### REQUIRED ACTION
The expected output is the data below, character for character, without its pictures.

• • •

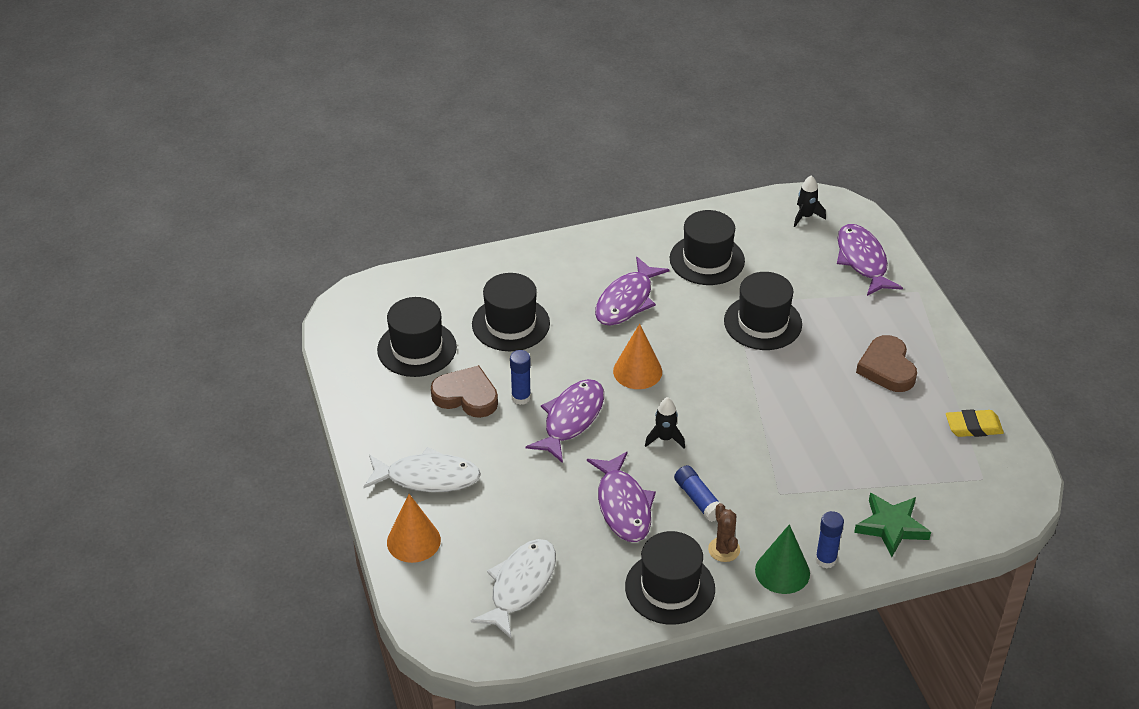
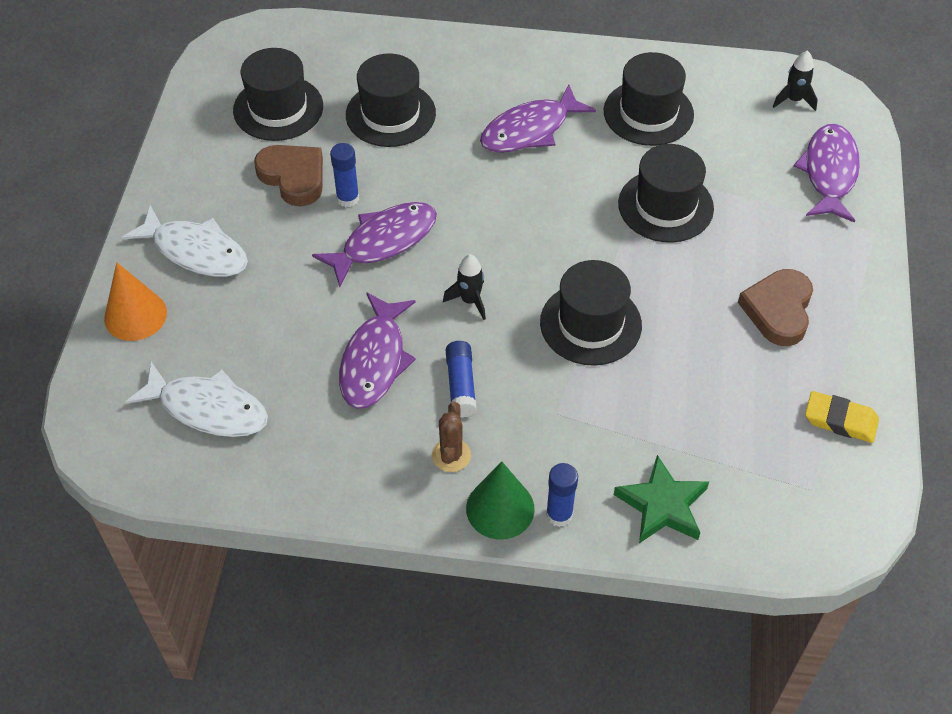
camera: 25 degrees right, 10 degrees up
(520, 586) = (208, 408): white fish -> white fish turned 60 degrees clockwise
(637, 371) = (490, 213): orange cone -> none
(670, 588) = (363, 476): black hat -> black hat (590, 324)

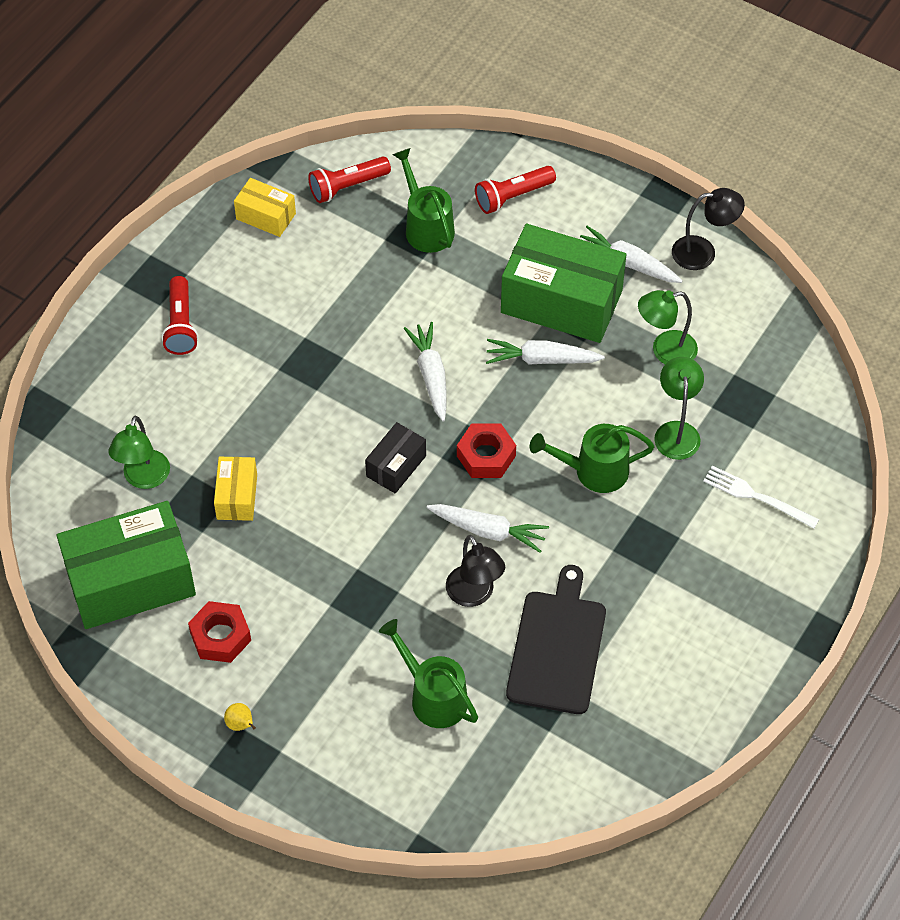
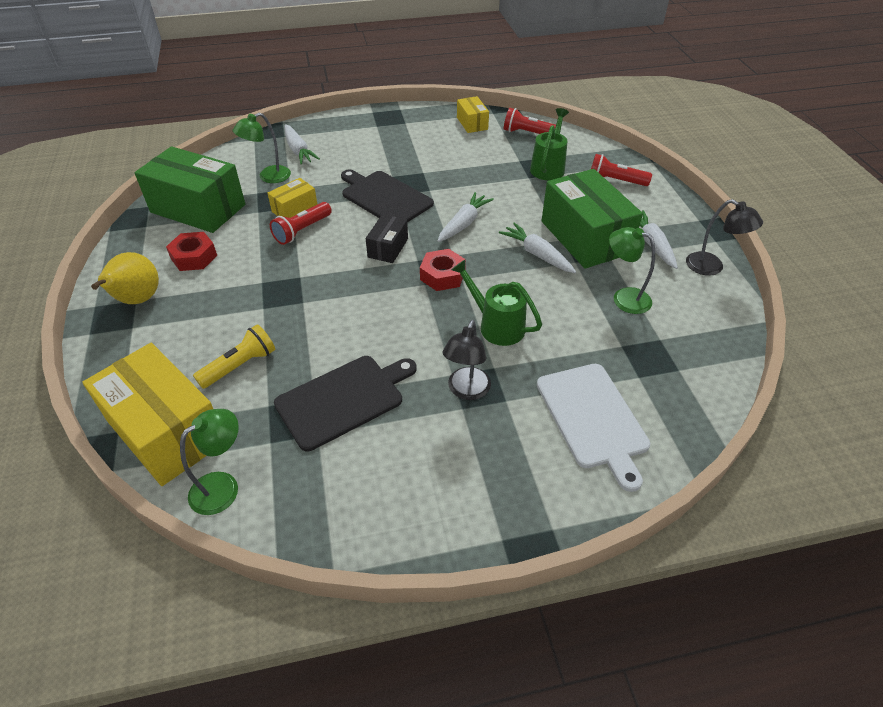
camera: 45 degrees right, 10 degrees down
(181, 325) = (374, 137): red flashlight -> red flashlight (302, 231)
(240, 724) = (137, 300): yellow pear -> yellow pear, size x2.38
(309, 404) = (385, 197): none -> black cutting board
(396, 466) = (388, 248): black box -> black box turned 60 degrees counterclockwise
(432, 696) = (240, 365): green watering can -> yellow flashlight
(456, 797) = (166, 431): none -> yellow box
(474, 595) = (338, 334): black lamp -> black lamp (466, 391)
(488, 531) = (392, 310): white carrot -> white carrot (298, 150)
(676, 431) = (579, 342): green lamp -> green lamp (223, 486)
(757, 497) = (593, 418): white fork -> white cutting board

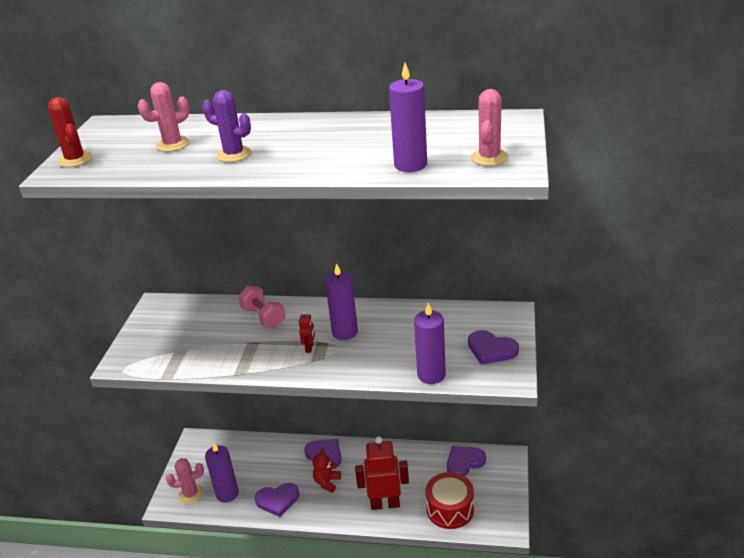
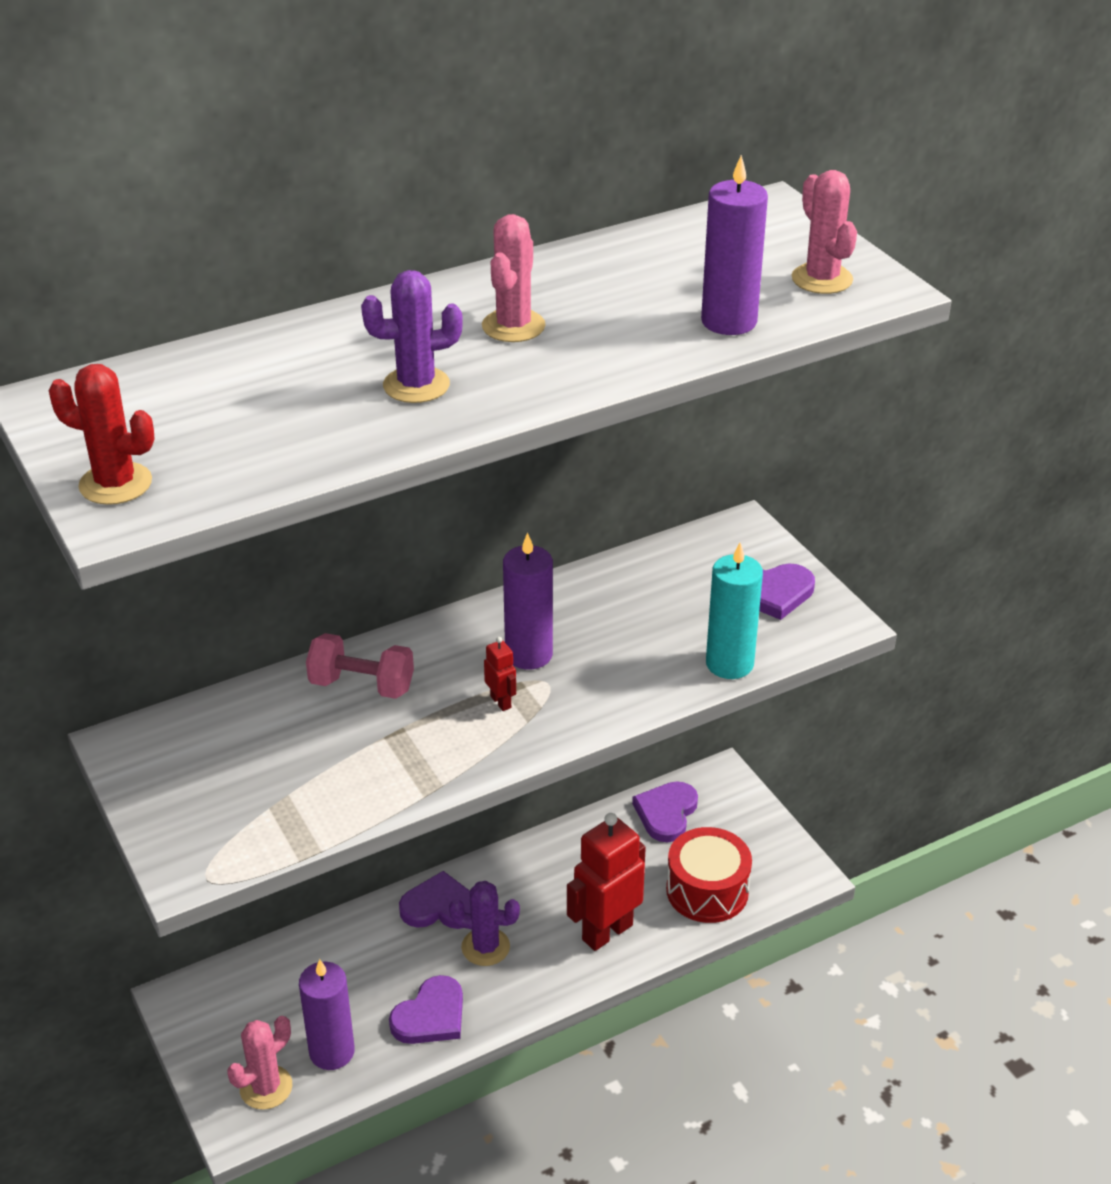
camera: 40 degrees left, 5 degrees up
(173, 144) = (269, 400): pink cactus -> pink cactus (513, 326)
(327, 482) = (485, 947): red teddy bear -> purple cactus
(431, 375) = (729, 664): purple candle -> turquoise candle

• • •

### WRITTEN ANSWER
camera: 25 degrees right, 10 degrees up
(520, 586) = (208, 408): white fish -> white fish turned 60 degrees clockwise
(637, 371) = (490, 213): orange cone -> none
(670, 588) = (363, 476): black hat -> black hat (590, 324)

camera: 45 degrees right, 10 degrees down
(181, 325) = (374, 137): red flashlight -> red flashlight (302, 231)
(240, 724) = (137, 300): yellow pear -> yellow pear, size x2.38
(309, 404) = (385, 197): none -> black cutting board
(396, 466) = (388, 248): black box -> black box turned 60 degrees counterclockwise
(432, 696) = (240, 365): green watering can -> yellow flashlight
(456, 797) = (166, 431): none -> yellow box
(474, 595) = (338, 334): black lamp -> black lamp (466, 391)
(488, 531) = (392, 310): white carrot -> white carrot (298, 150)
(676, 431) = (579, 342): green lamp -> green lamp (223, 486)
(757, 497) = (593, 418): white fork -> white cutting board

camera: 40 degrees left, 5 degrees up
(173, 144) = (269, 400): pink cactus -> pink cactus (513, 326)
(327, 482) = (485, 947): red teddy bear -> purple cactus
(431, 375) = (729, 664): purple candle -> turquoise candle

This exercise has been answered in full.